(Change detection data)
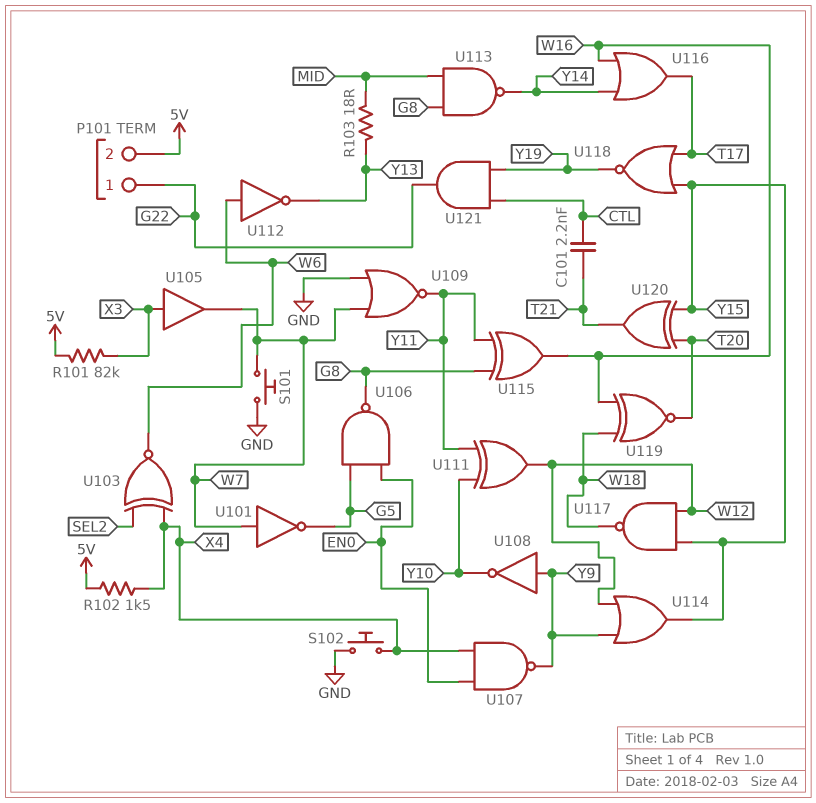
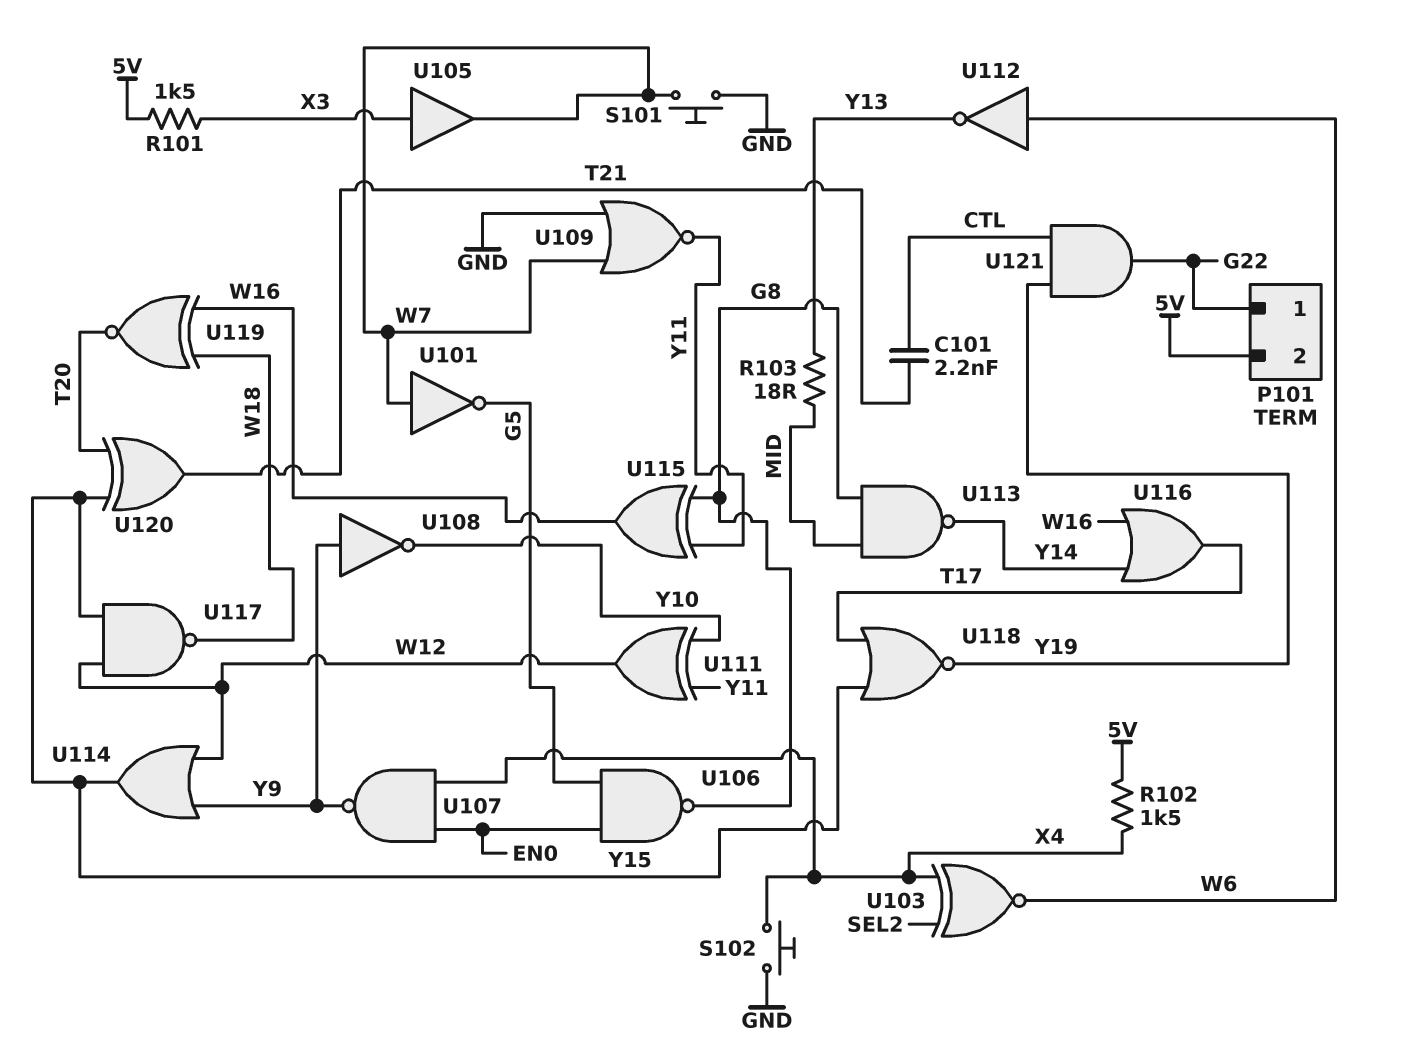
R101: 82k (5V, X3) -> 1.5k (5V, X3)

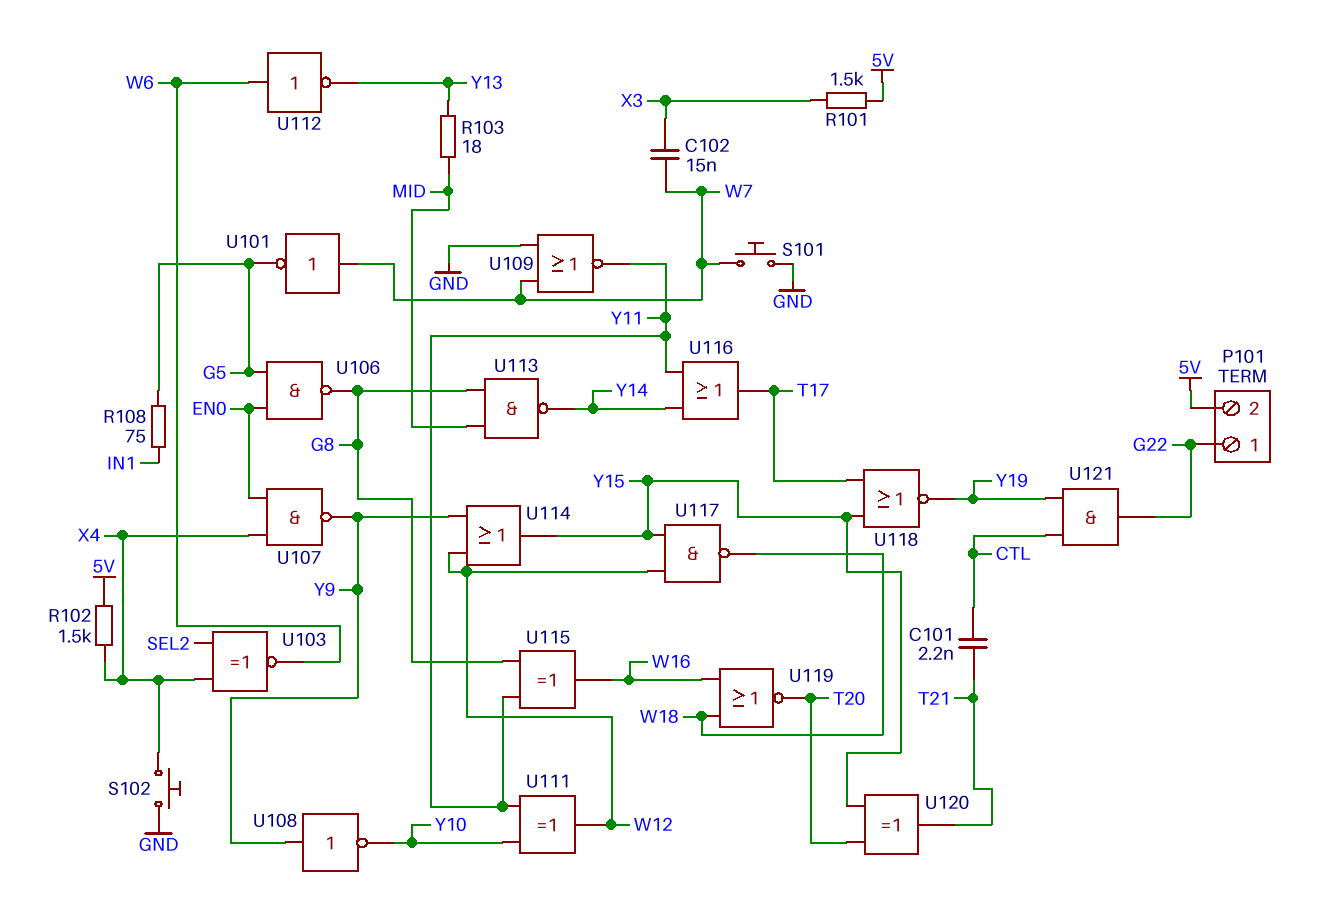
C102: none -> 15nF (W7, X3)
R108: none -> 75 (G5, IN1)
U105: buffer (in X3, out W7) -> none
U116: OR (in W16, in Y14, out T17) -> OR (in Y11, in Y14, out T17)
U119: XNOR (in W16, in W18, out T20) -> NOR (in W16, in W18, out T20)

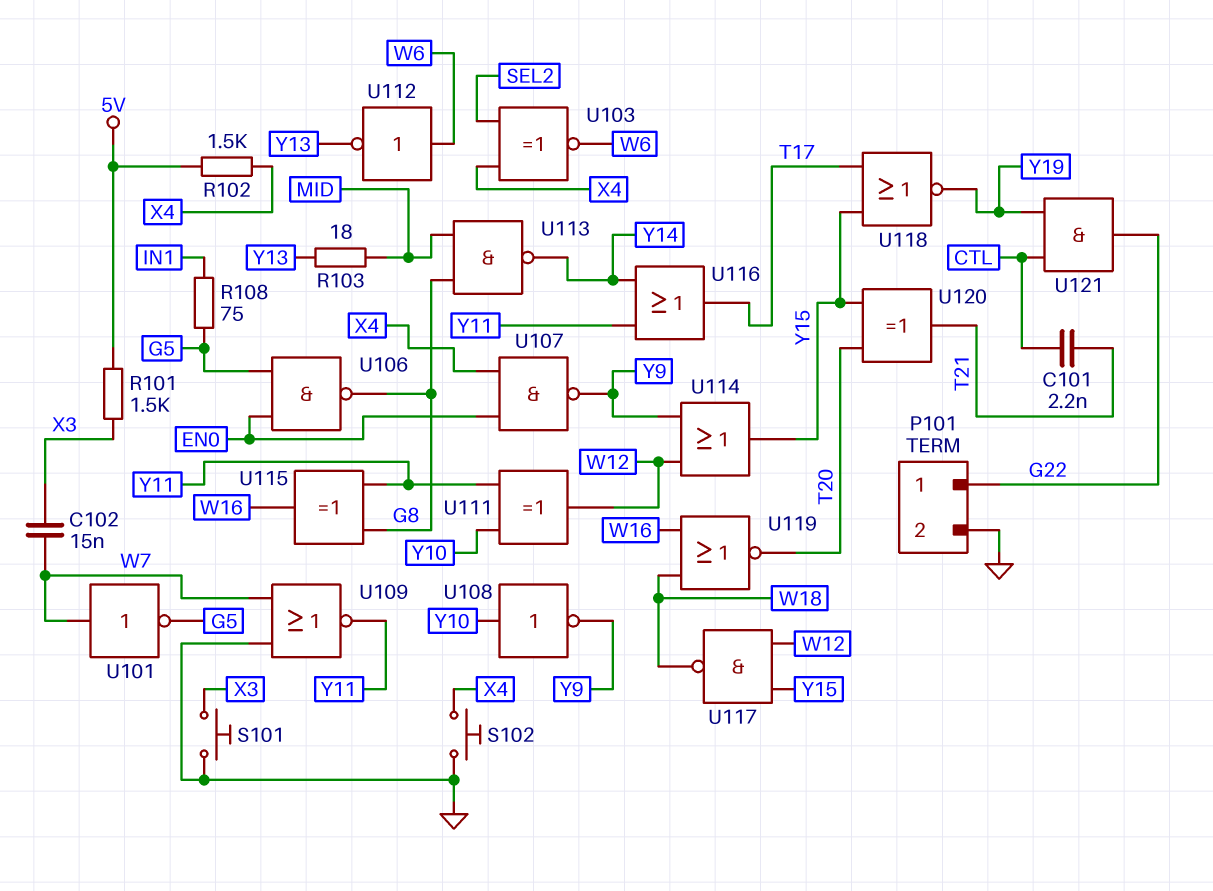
P101 pin 2: 5V -> GND
S101: button (GND, W7) -> button (GND, X3)
U108: NOT (in Y9, out Y10) -> NOT (in Y10, out Y9)

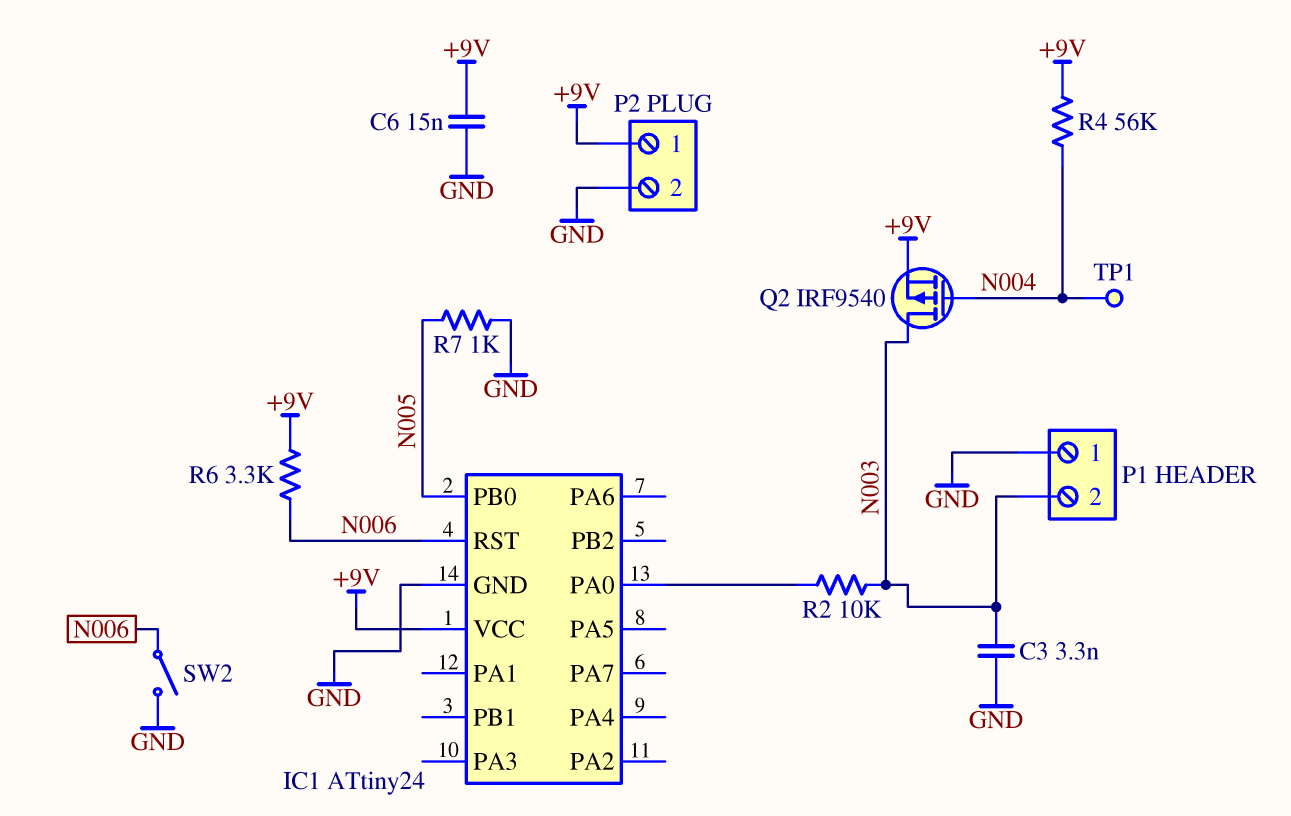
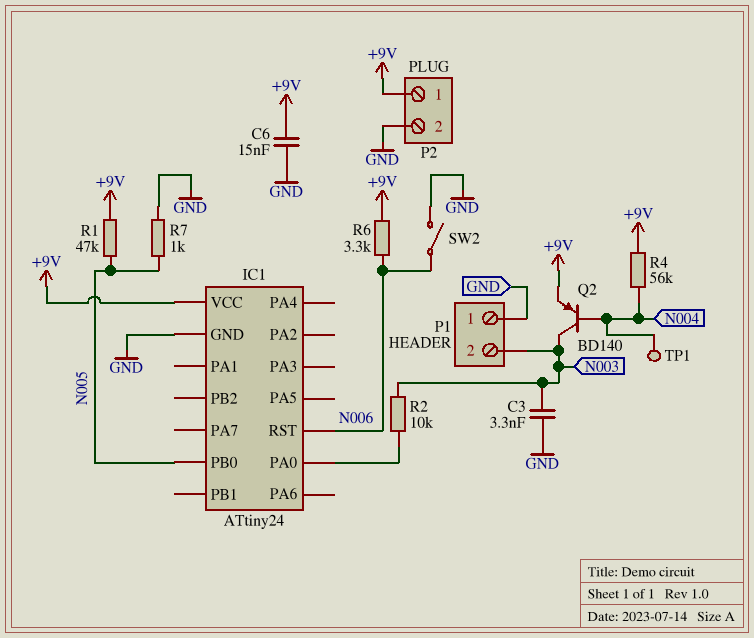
Q2: PMOS IRF9540 (G N004, D N003, S +9V) -> PNP BD140 (B N004, C N003, E +9V)
R1: none -> 47k (+9V, N005)

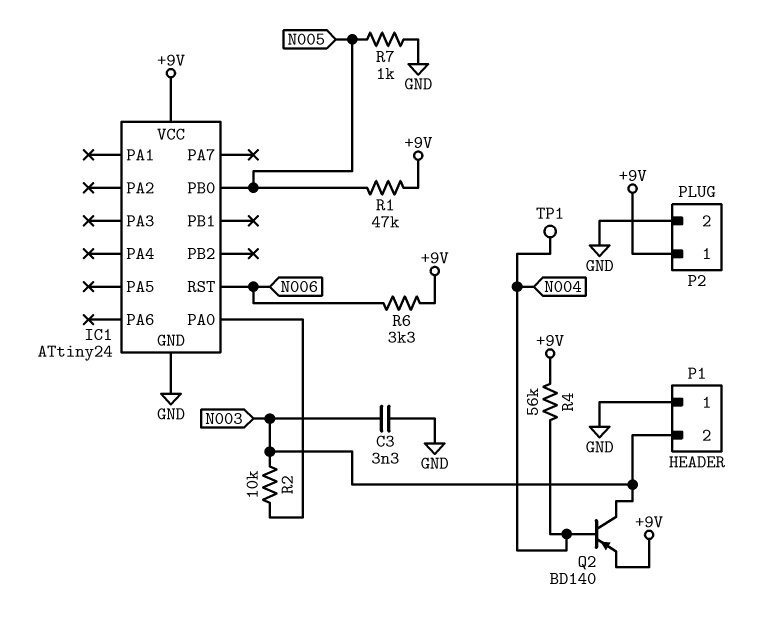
C6: 15nF (+9V, GND) -> none
SW2: switch (GND, N006) -> none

*TASK DESCRIPTION*:
Above are the records; repeat them exactly, omitting every picture.

*SOLVED EXERCISE*:
R101: 82k (5V, X3) -> 1.5k (5V, X3)

C102: none -> 15nF (W7, X3)
R108: none -> 75 (G5, IN1)
U105: buffer (in X3, out W7) -> none
U116: OR (in W16, in Y14, out T17) -> OR (in Y11, in Y14, out T17)
U119: XNOR (in W16, in W18, out T20) -> NOR (in W16, in W18, out T20)

P101 pin 2: 5V -> GND
S101: button (GND, W7) -> button (GND, X3)
U108: NOT (in Y9, out Y10) -> NOT (in Y10, out Y9)

Q2: PMOS IRF9540 (G N004, D N003, S +9V) -> PNP BD140 (B N004, C N003, E +9V)
R1: none -> 47k (+9V, N005)

C6: 15nF (+9V, GND) -> none
SW2: switch (GND, N006) -> none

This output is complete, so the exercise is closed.